**Dataset records:**
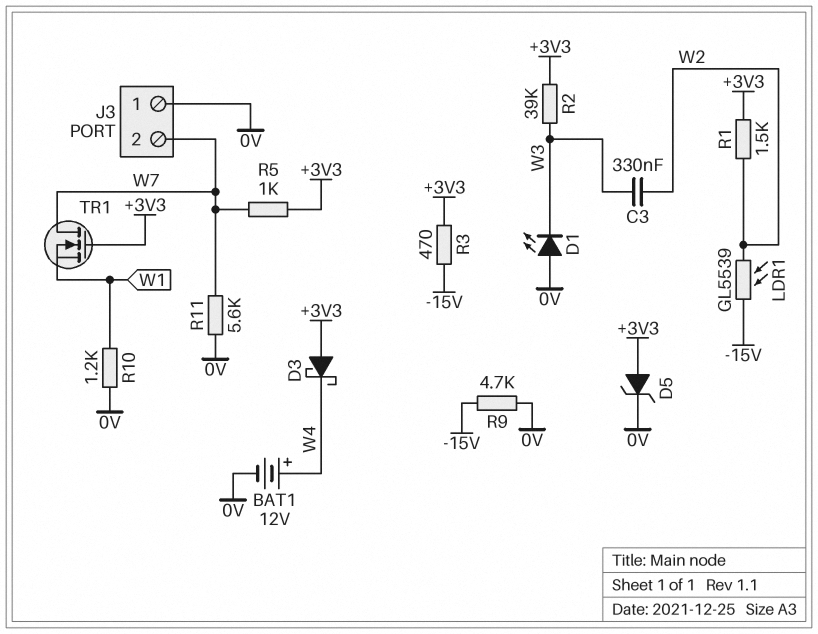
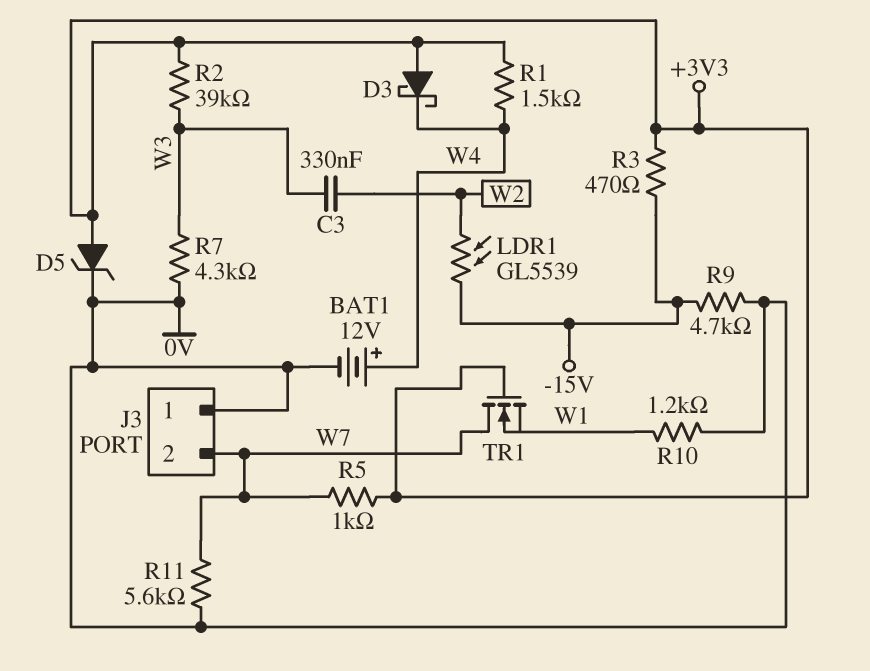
D1: LED (A 0V, K W3) -> none
R1: 1.5k (+3V3, W2) -> 1.5k (+3V3, W4)
R7: none -> 4.3k (0V, W3)

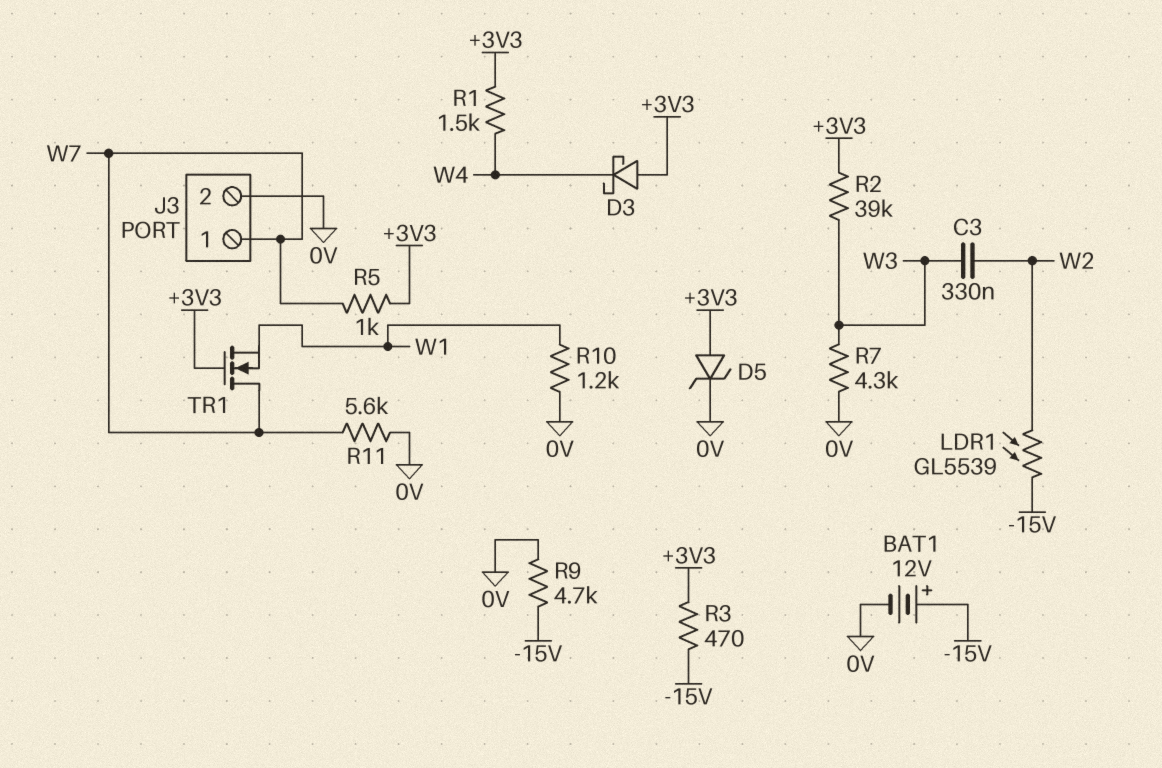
BAT1: 12V (plus W4, minus 0V) -> 12V (plus -15V, minus 0V)
J3 pin 1: 0V -> W7
J3 pin 2: W7 -> 0V

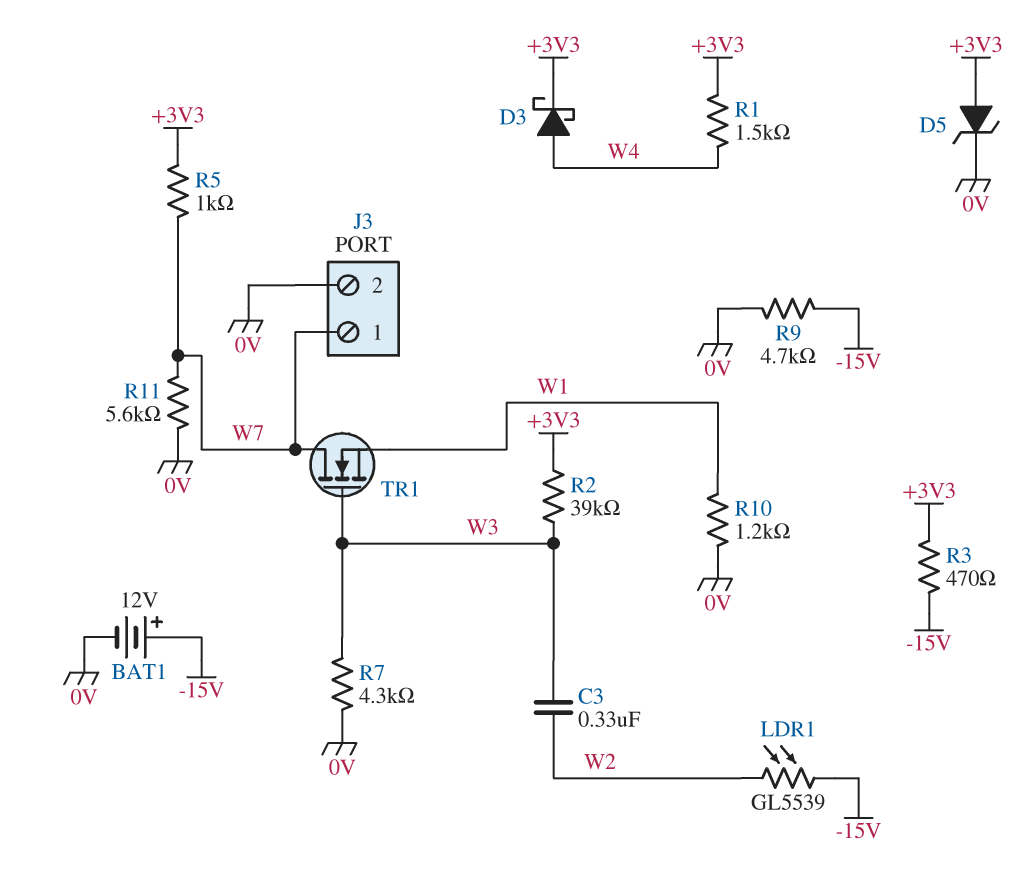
D3: schottky (A +3V3, K W4) -> schottky (A W4, K +3V3)
TR1: NMOS (G +3V3, D W7, S W1) -> NMOS (G W3, D W7, S W1)

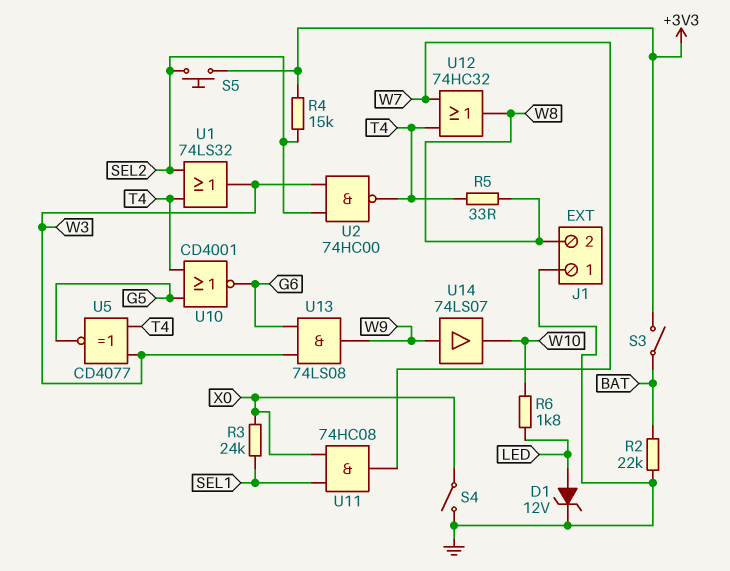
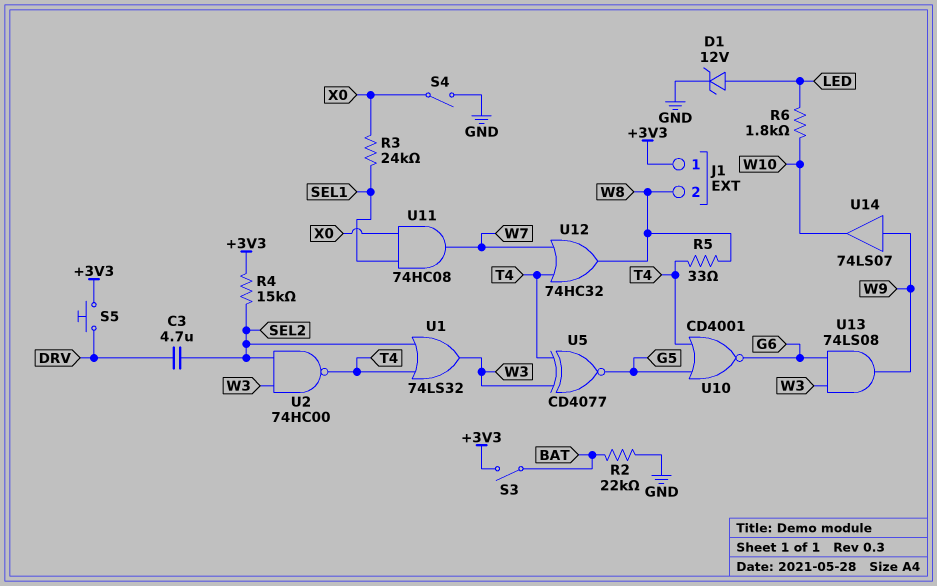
C3: none -> 4.7uF (DRV, SEL2)
J1 pin 1: GND -> +3V3
S5: button (+3V3, SEL2) -> button (+3V3, DRV)

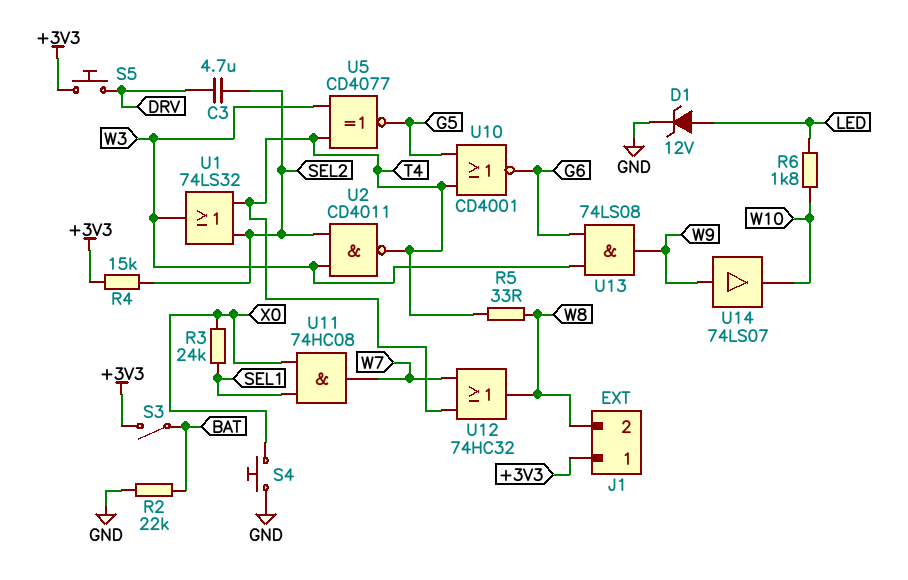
S4: switch (GND, X0) -> button (GND, X0)
U2: NAND 74HC00 (in SEL2, in W3, out T4) -> NAND CD4011 (in SEL2, in W3, out T4)

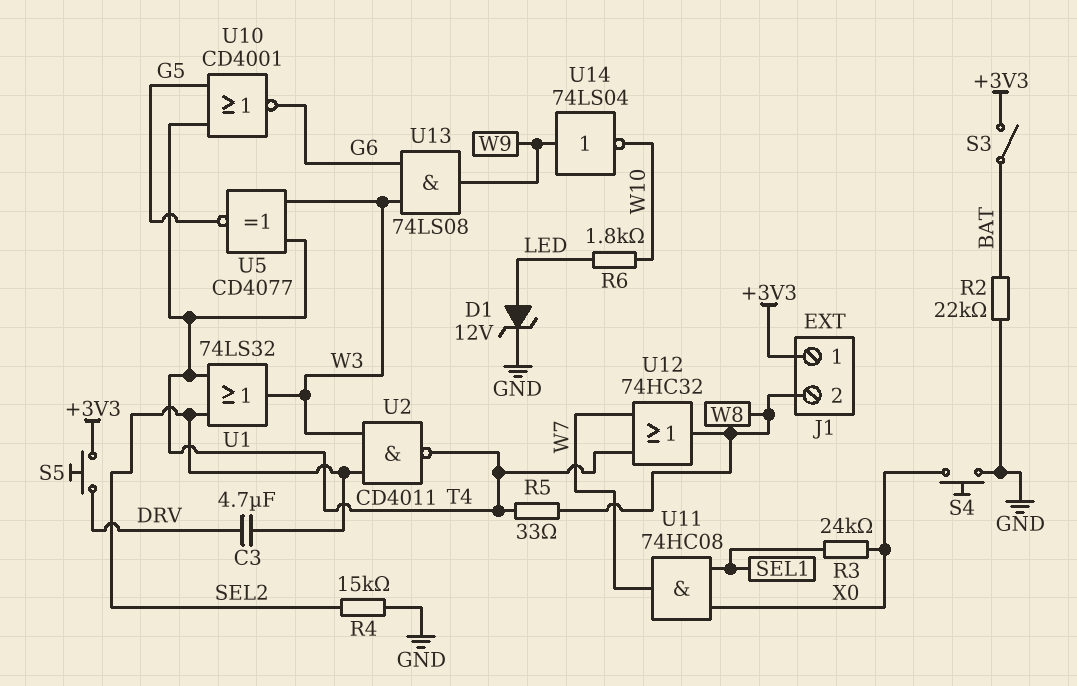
R4: 15k (+3V3, SEL2) -> 15k (GND, SEL2)
U14: buffer 74LS07 (in W9, out W10) -> NOT 74LS04 (in W9, out W10)

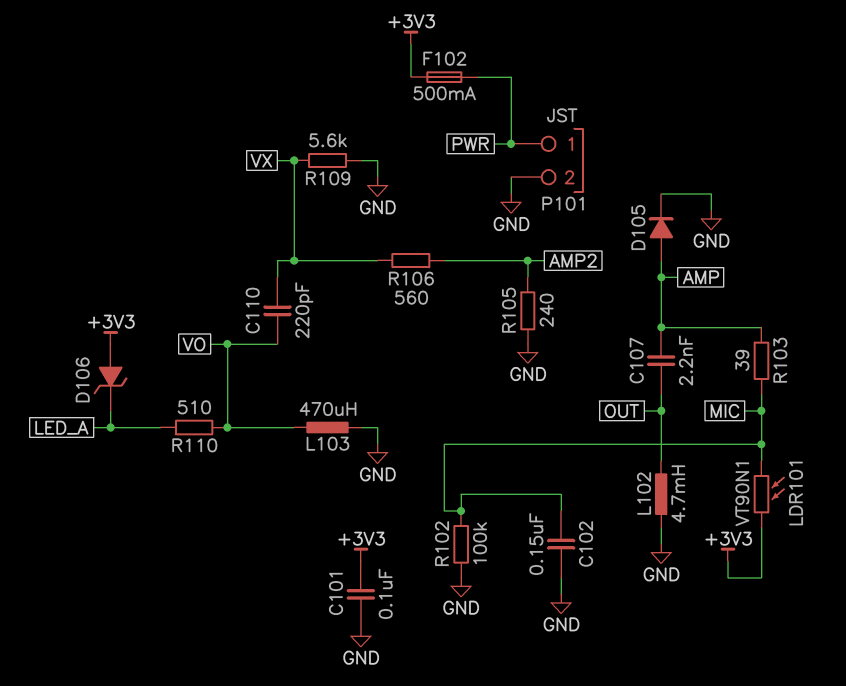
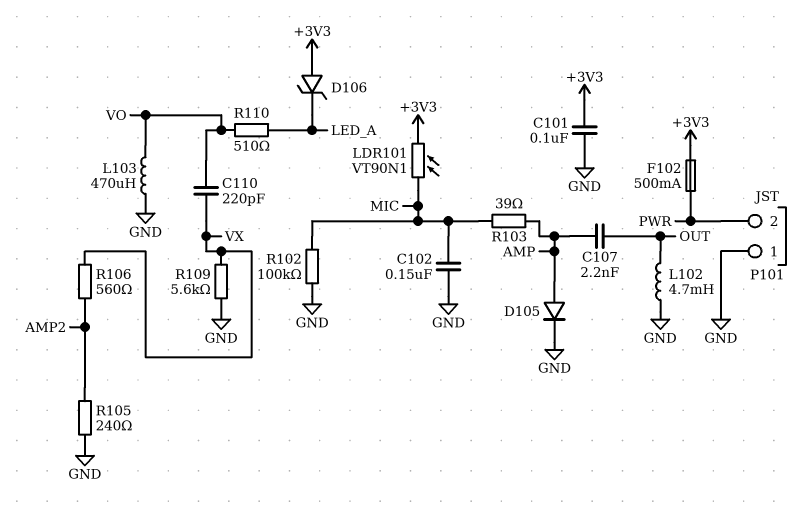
P101 pin 1: PWR -> GND
P101 pin 2: GND -> PWR

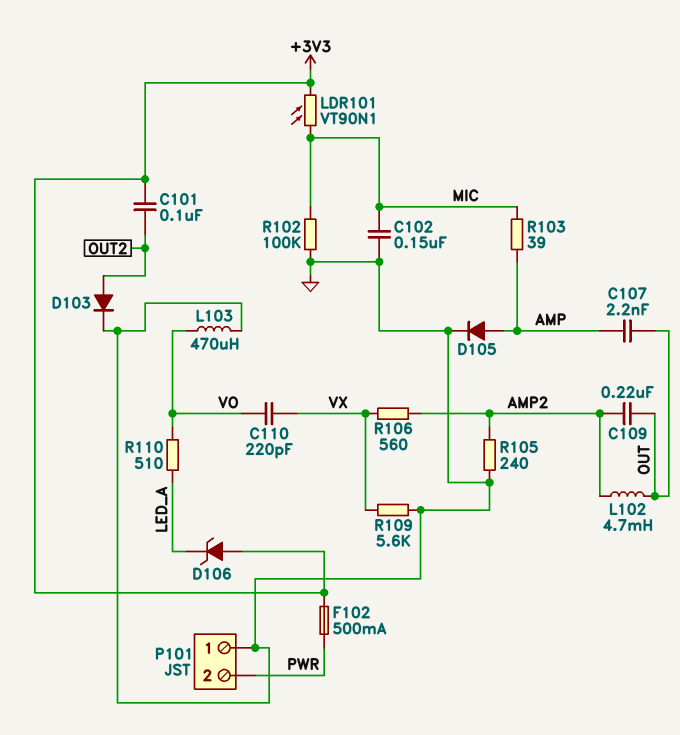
C101: 100nF (+3V3, GND) -> 100nF (+3V3, OUT2)
C109: none -> 220nF (AMP2, OUT)
D103: none -> diode (A OUT2, K GND)
L102: 4.7mH (GND, OUT) -> 4.7mH (AMP2, OUT)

**Exercise:**
Determine the number of lines in the data above that contain the word "none", and provide only that figure.

**Result for this task:**
5